> **ASSIGNMENT**: Restate word for word the lines between the start of the material and the line with "(298, 157) = (400, 356): red", keeping both of those ends and none of the pictures.
(EXTRACTED ENTRIES)
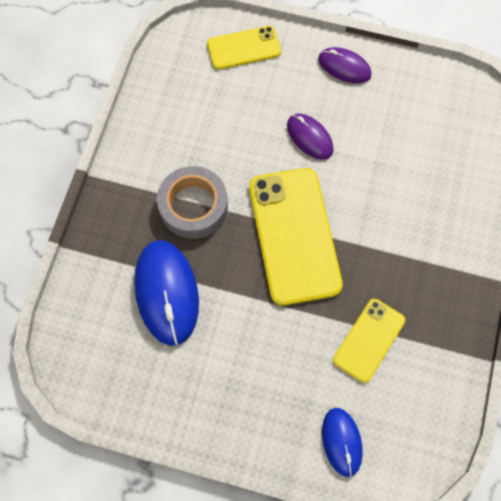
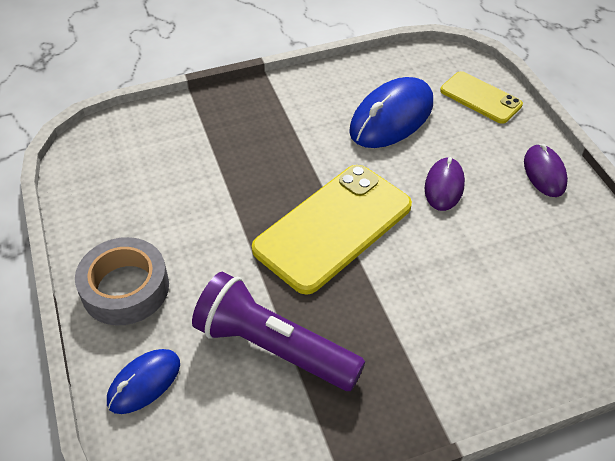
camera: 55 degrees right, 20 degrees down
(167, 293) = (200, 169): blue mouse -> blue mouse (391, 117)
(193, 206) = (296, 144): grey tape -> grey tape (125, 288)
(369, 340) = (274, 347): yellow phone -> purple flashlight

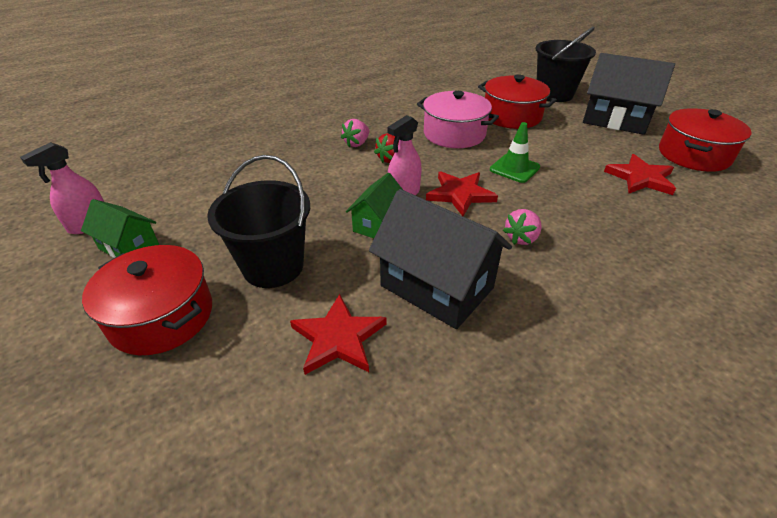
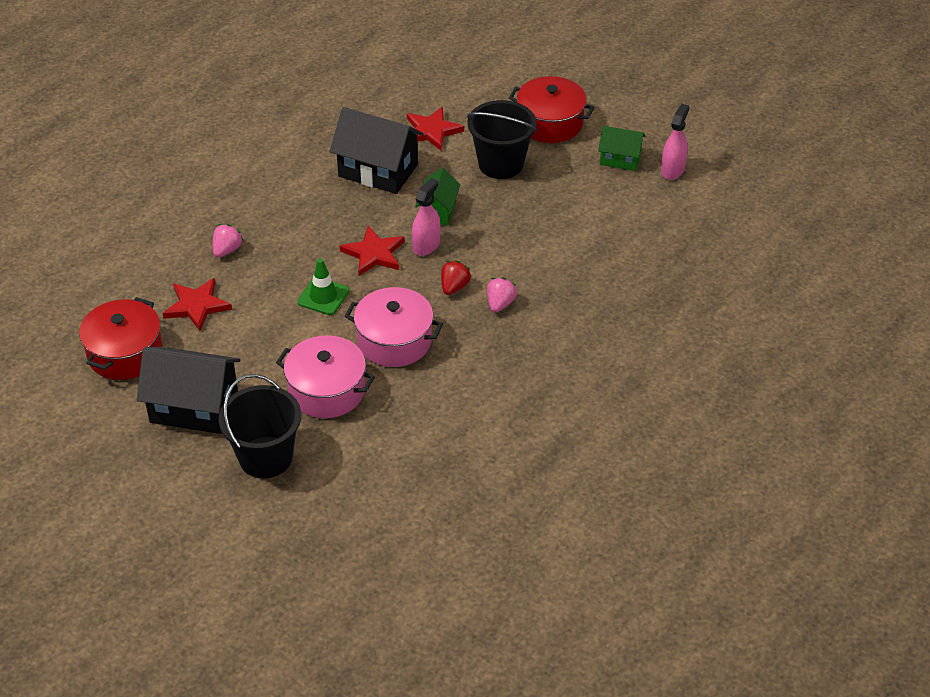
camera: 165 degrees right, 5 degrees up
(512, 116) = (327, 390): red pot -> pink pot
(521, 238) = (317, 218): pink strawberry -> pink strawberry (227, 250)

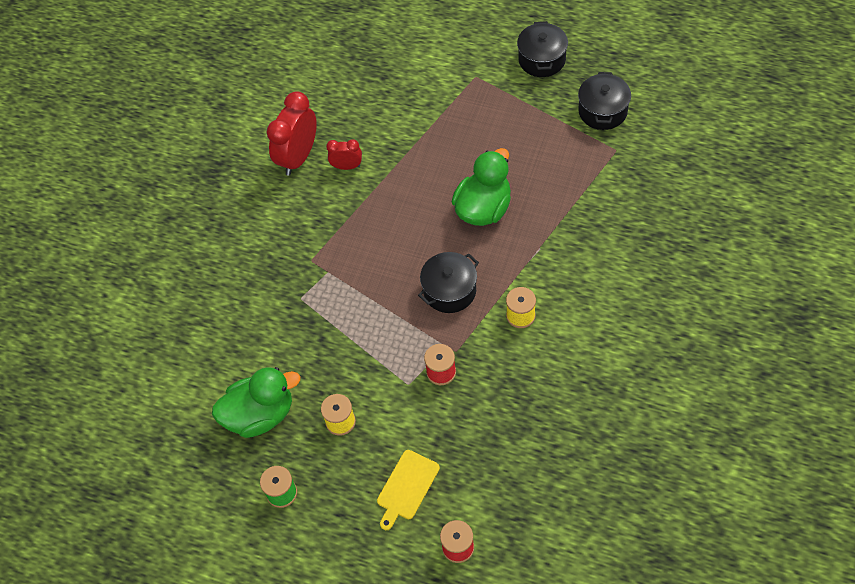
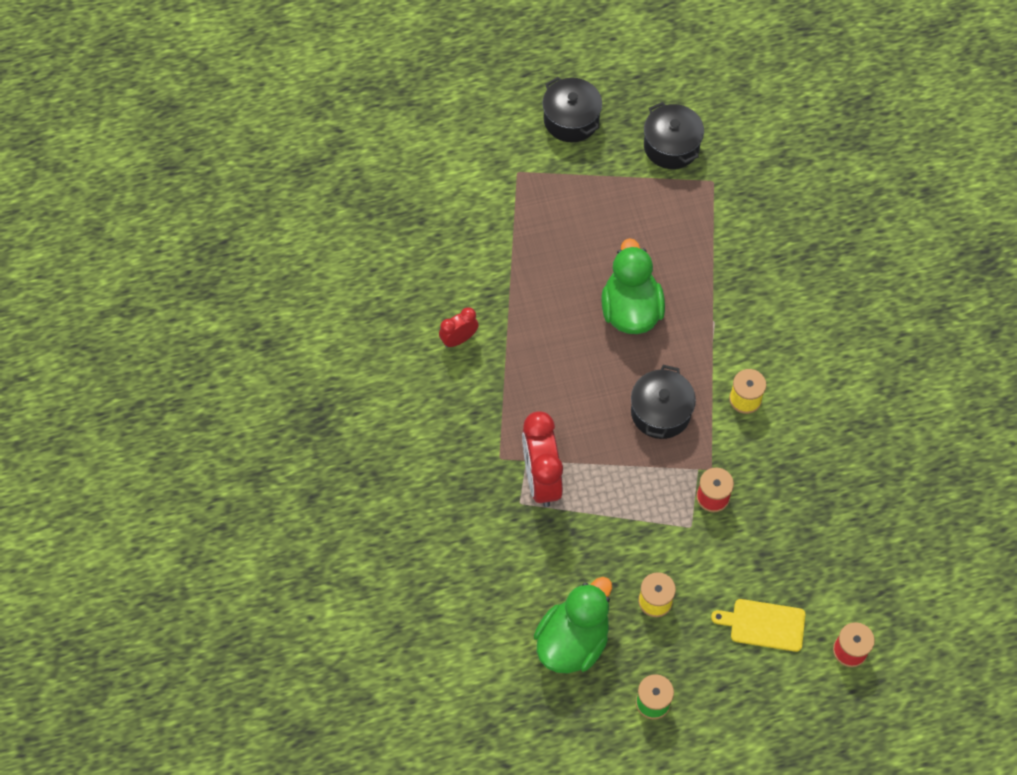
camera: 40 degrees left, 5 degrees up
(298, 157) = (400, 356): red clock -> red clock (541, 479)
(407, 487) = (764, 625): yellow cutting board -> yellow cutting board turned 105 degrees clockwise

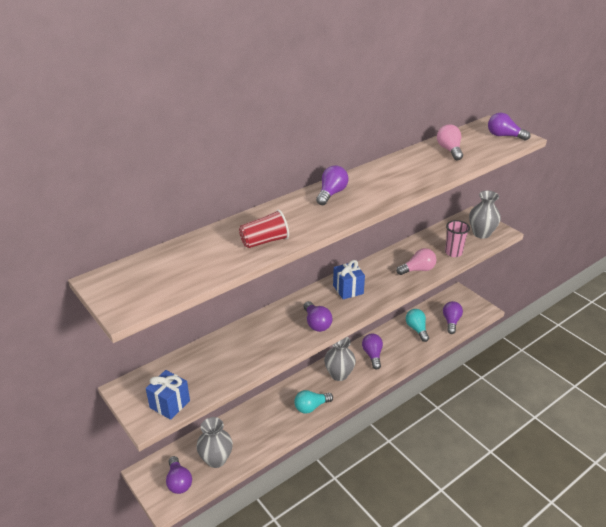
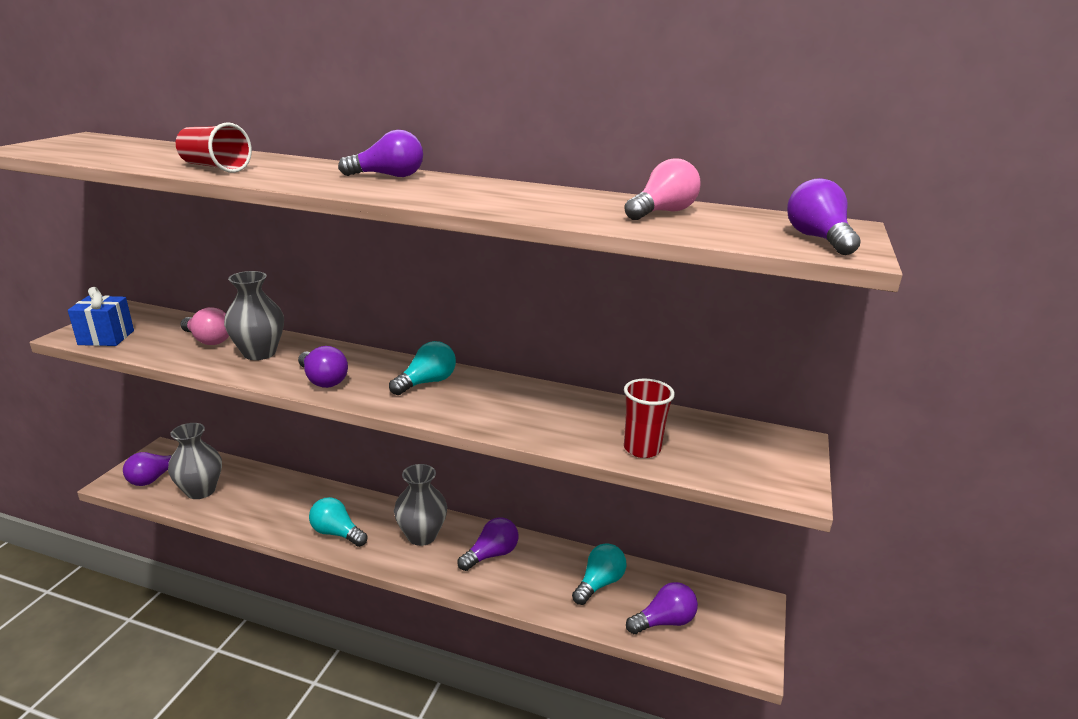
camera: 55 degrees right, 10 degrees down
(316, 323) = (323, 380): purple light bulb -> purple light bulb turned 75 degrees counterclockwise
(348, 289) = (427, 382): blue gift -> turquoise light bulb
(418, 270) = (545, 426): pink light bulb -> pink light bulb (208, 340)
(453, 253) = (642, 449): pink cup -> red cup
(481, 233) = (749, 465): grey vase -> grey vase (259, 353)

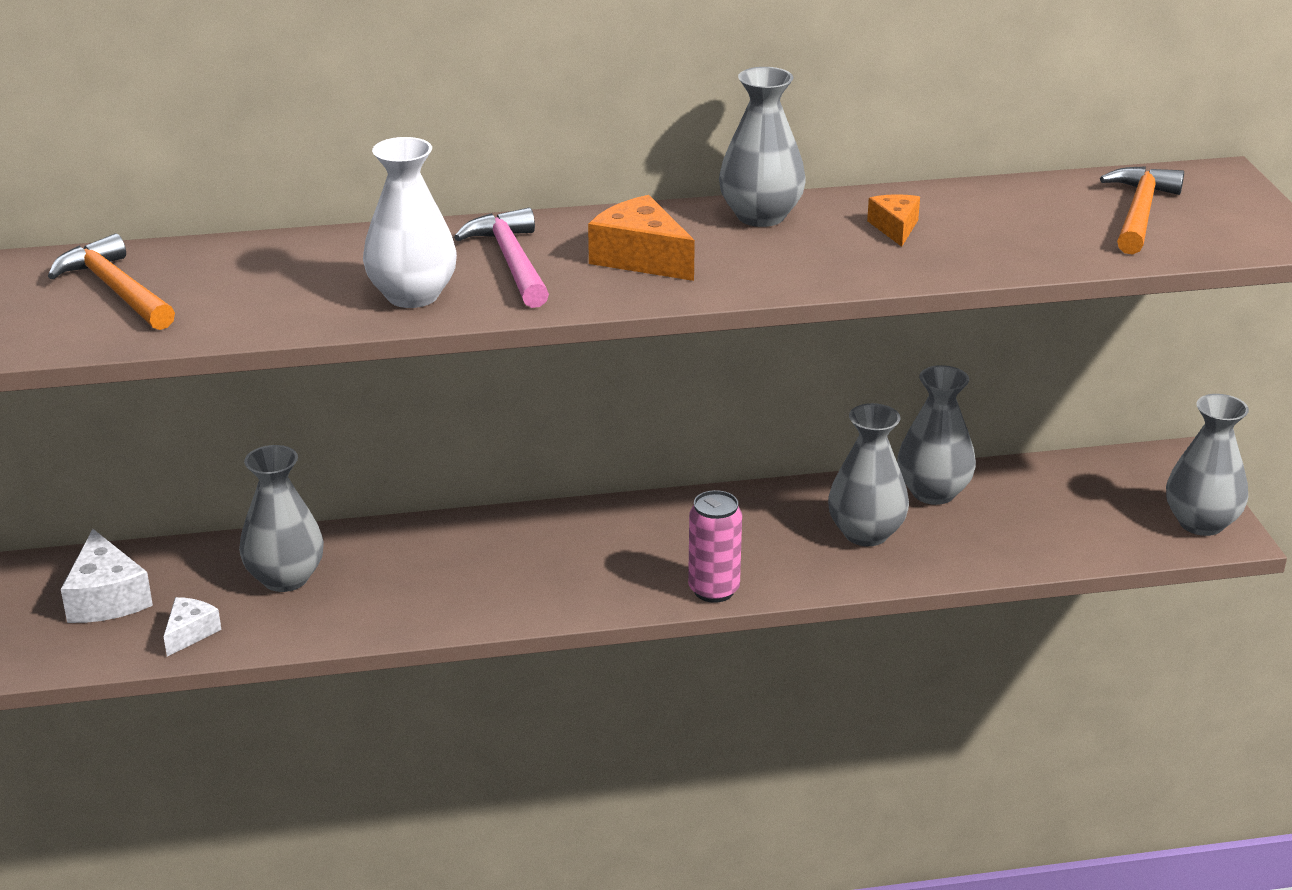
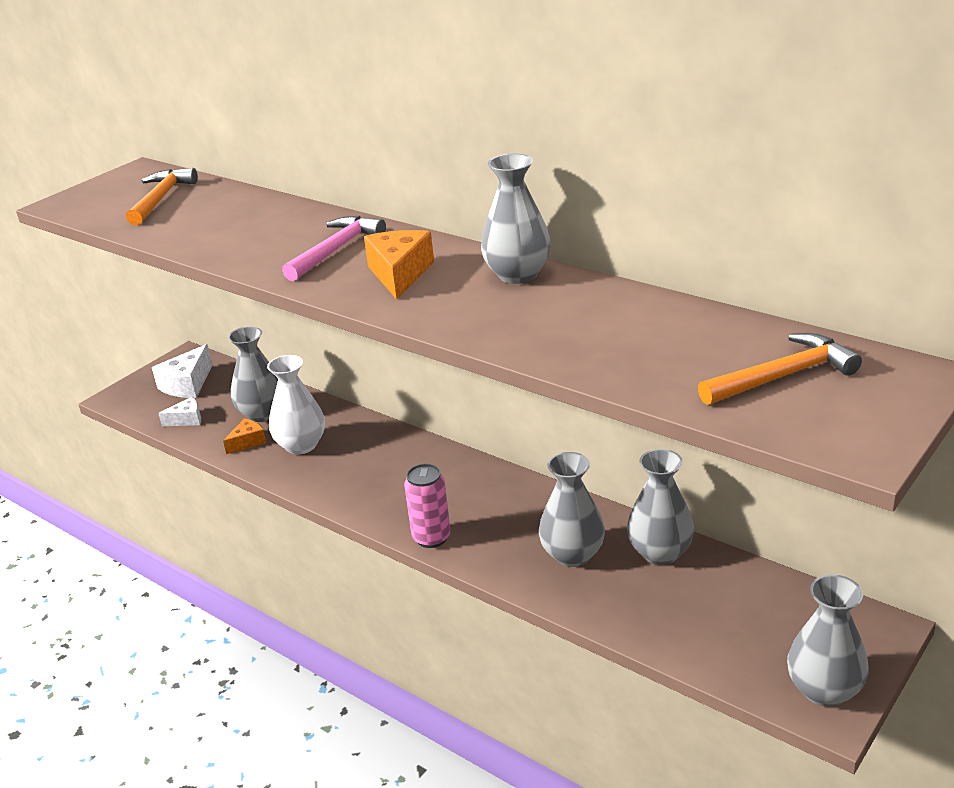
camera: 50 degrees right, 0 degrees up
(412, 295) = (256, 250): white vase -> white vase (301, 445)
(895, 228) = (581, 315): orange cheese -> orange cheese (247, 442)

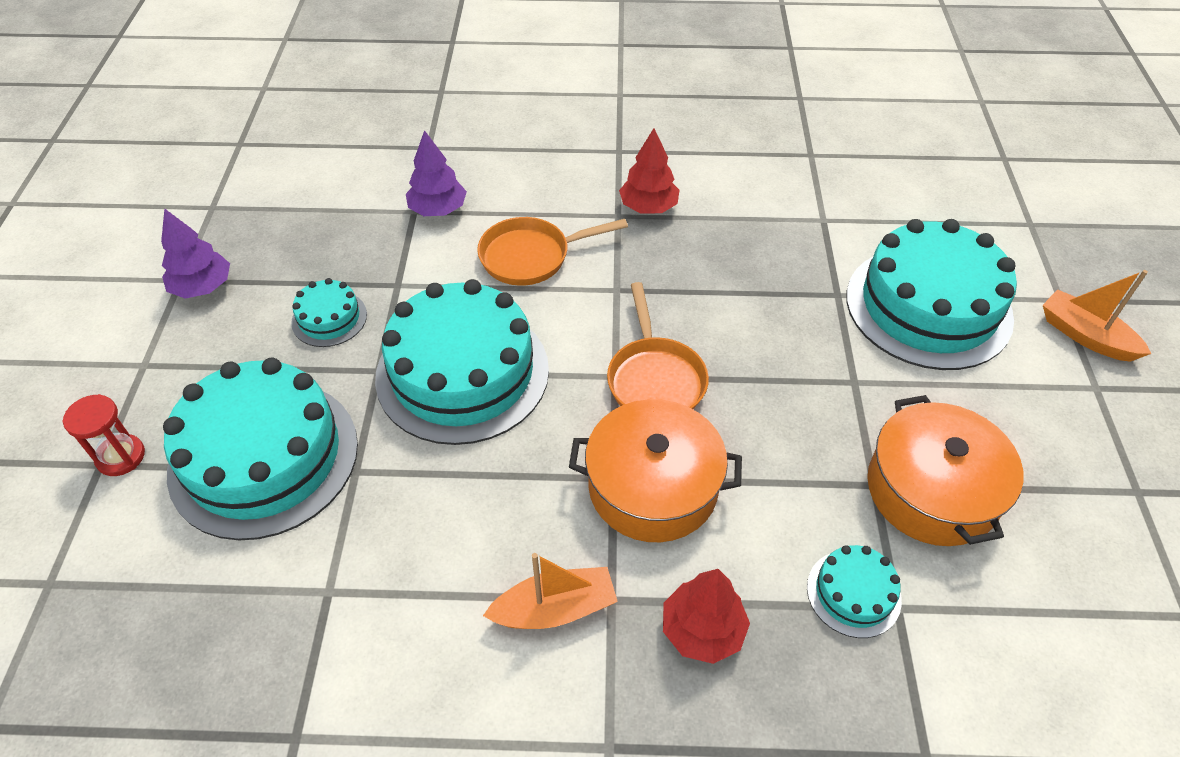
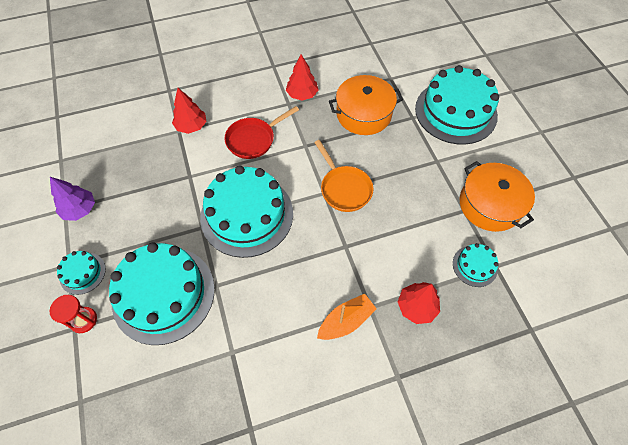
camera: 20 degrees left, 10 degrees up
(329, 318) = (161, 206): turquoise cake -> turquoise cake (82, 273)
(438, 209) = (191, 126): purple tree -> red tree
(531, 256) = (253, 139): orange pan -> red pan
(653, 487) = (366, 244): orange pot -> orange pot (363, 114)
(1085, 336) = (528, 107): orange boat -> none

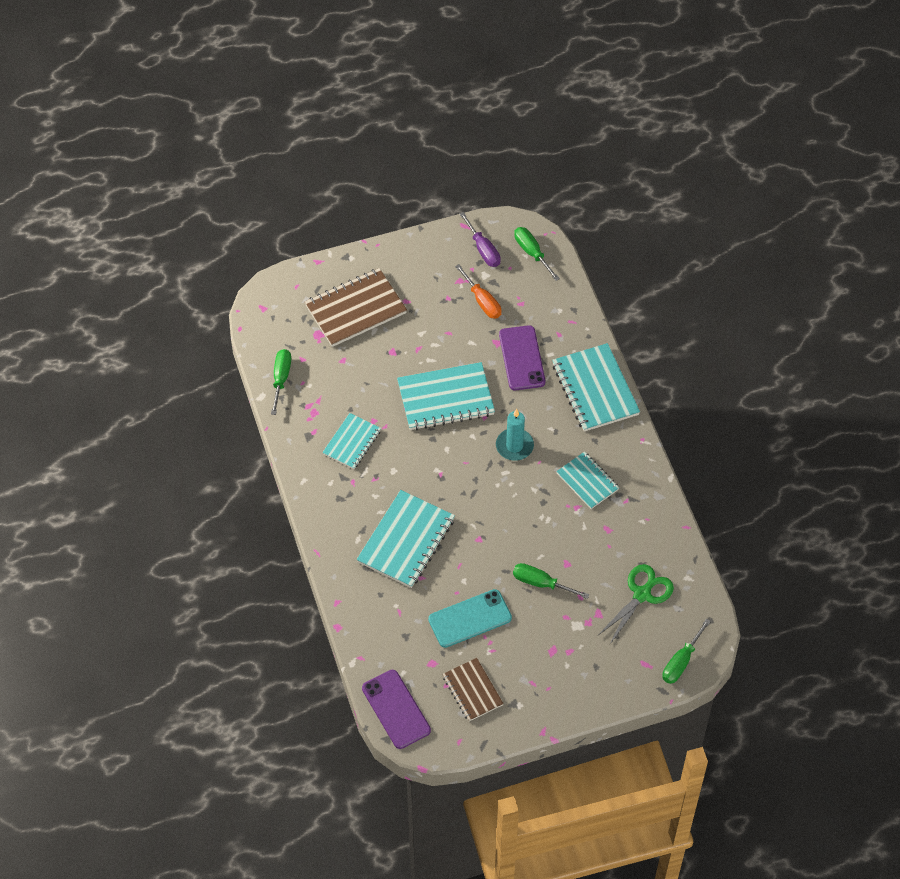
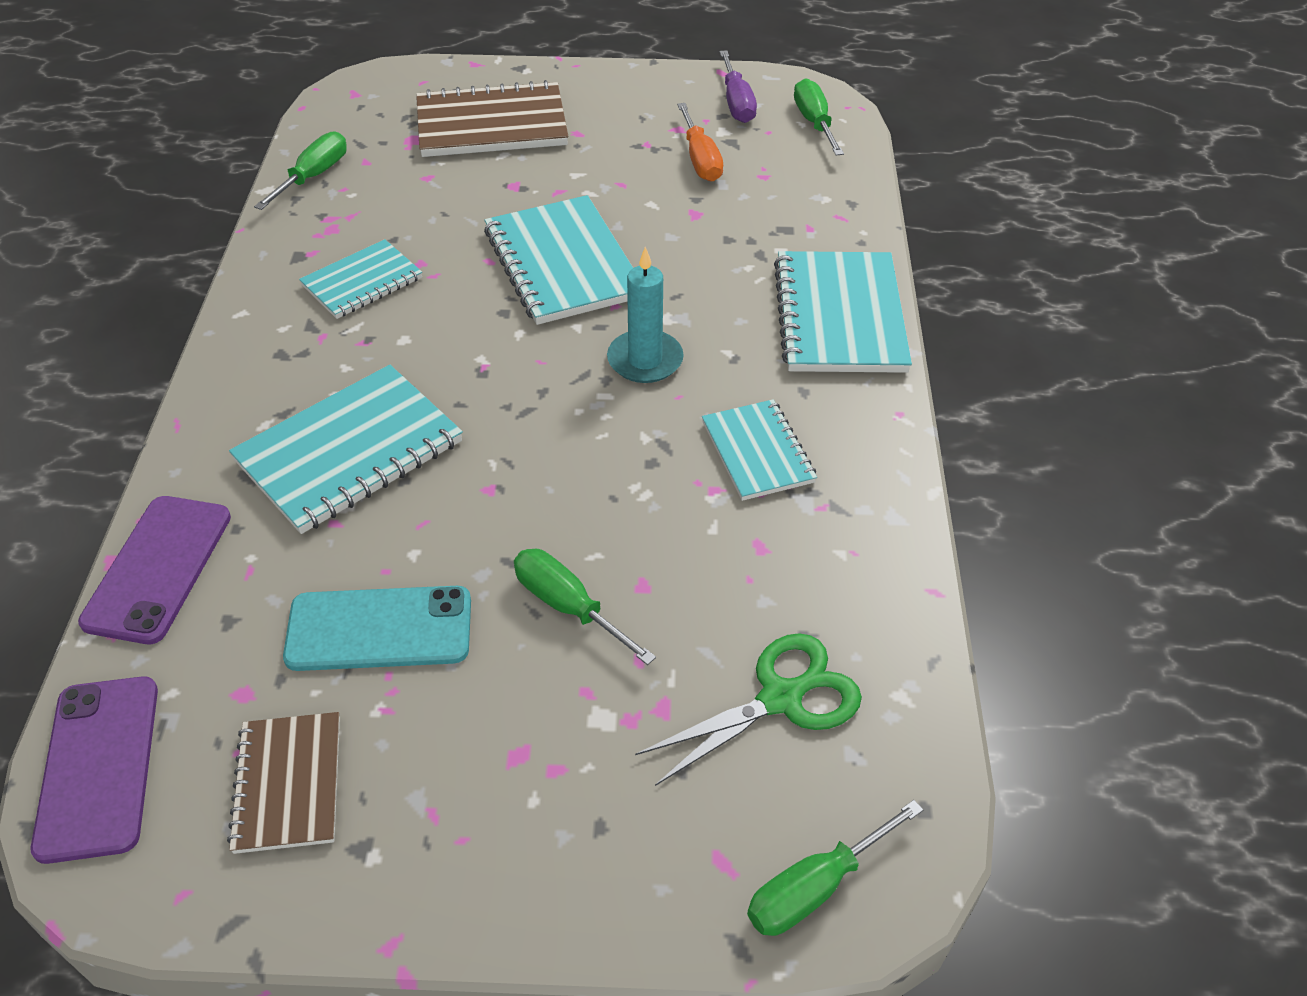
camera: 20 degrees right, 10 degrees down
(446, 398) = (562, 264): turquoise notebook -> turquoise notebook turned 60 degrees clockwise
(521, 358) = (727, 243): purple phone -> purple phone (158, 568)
(End EXTRACTED ENTRIES)
> **WRITTEN SOLUTION**:
camera: 55 degrees right, 20 degrees down
(167, 293) = (200, 169): blue mouse -> blue mouse (391, 117)
(193, 206) = (296, 144): grey tape -> grey tape (125, 288)
(369, 340) = (274, 347): yellow phone -> purple flashlight

camera: 165 degrees right, 5 degrees up
(512, 116) = (327, 390): red pot -> pink pot
(521, 238) = (317, 218): pink strawberry -> pink strawberry (227, 250)

camera: 40 degrees left, 5 degrees up
(298, 157) = (400, 356): red clock -> red clock (541, 479)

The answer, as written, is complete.